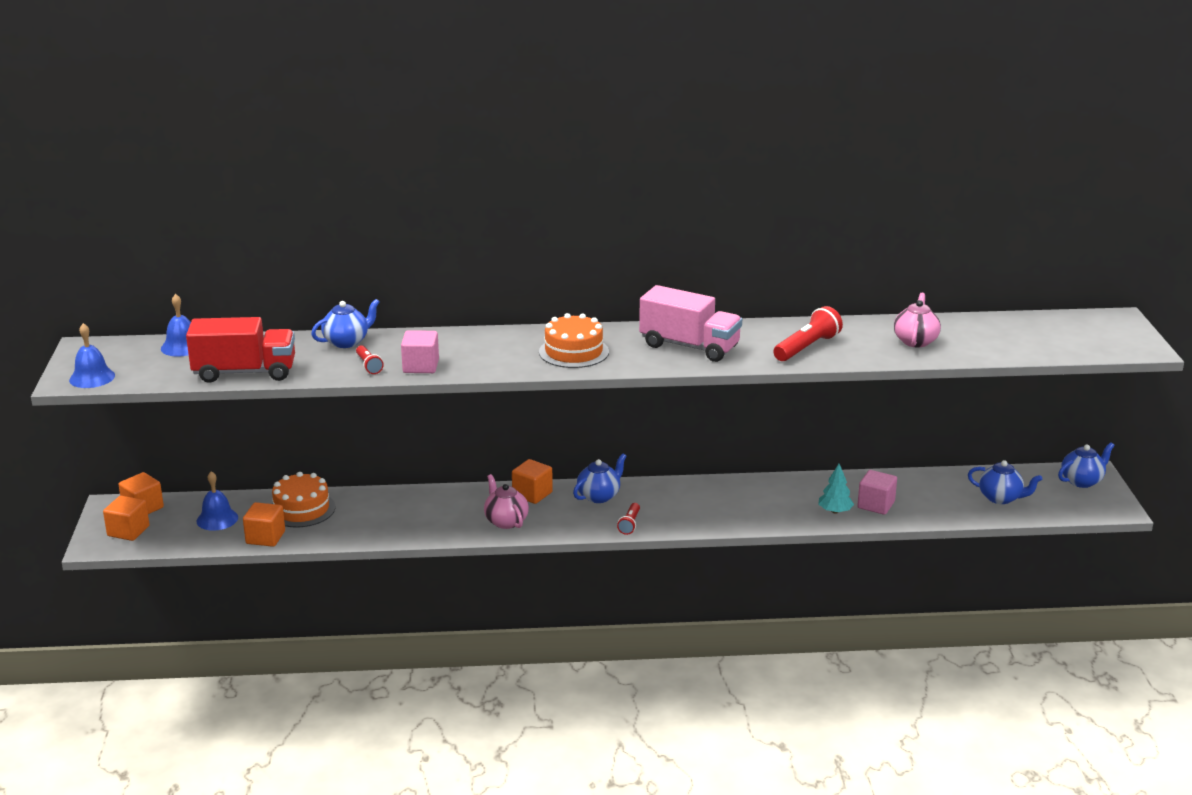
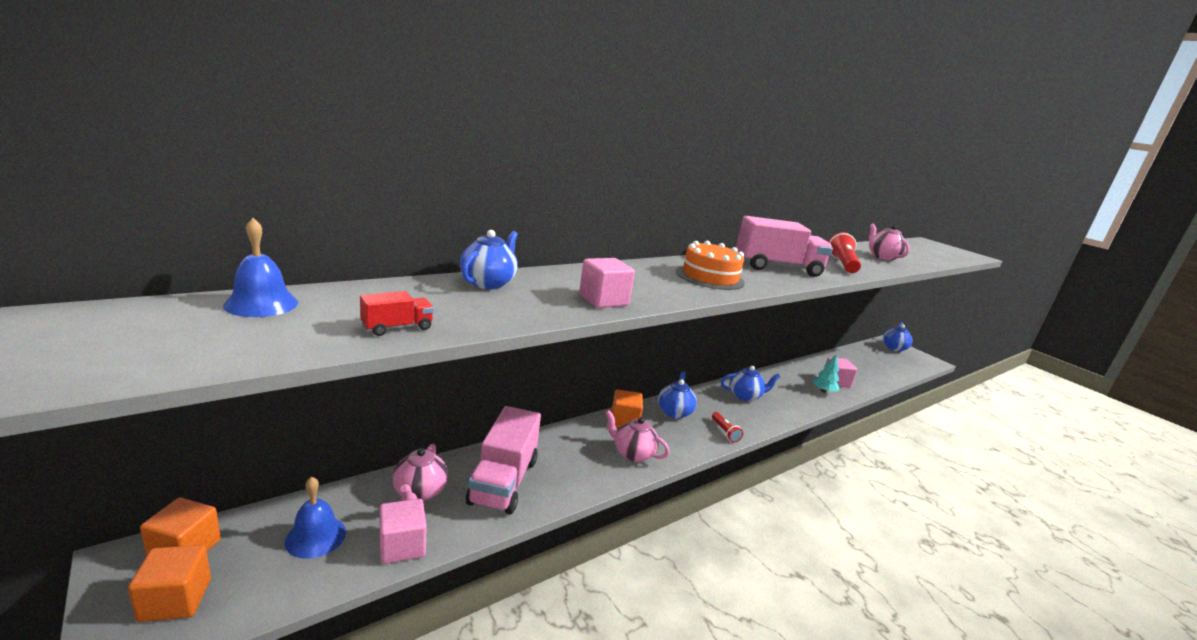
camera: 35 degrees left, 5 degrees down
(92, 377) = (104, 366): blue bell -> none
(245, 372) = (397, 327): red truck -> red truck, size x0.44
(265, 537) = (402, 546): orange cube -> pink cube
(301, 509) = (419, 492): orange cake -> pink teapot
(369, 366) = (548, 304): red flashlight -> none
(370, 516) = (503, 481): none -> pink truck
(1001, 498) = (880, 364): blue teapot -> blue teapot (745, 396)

_____

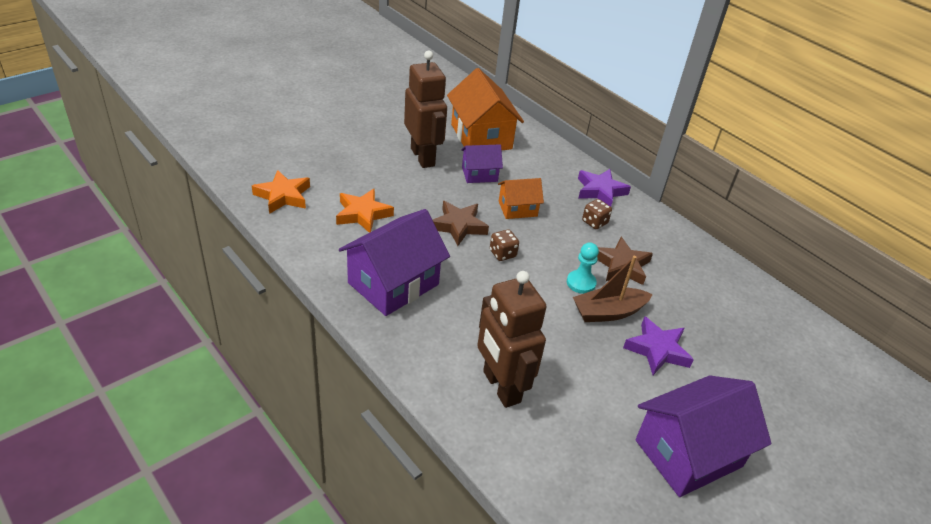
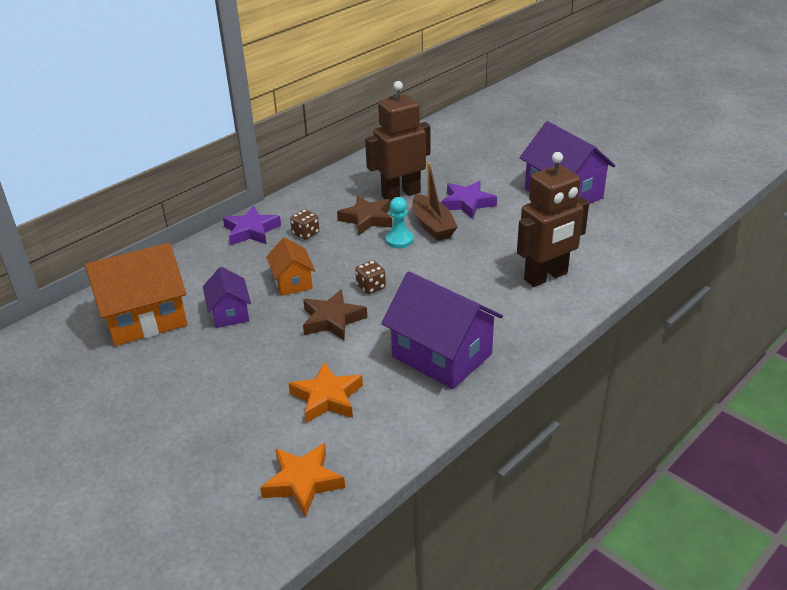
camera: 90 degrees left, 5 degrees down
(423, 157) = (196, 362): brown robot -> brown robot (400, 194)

_____

**YOUR OBJECTIVE**
From the entries above, restate word for word the lines from the line containing "(265, 537) = (402, 546): orange" to the line containing "(1001, 498) = (880, 364): blue", both ends included, and nothing more.

**RESPONSE TO THE TASK**
(265, 537) = (402, 546): orange cube -> pink cube
(301, 509) = (419, 492): orange cake -> pink teapot
(369, 366) = (548, 304): red flashlight -> none
(370, 516) = (503, 481): none -> pink truck
(1001, 498) = (880, 364): blue teapot -> blue teapot (745, 396)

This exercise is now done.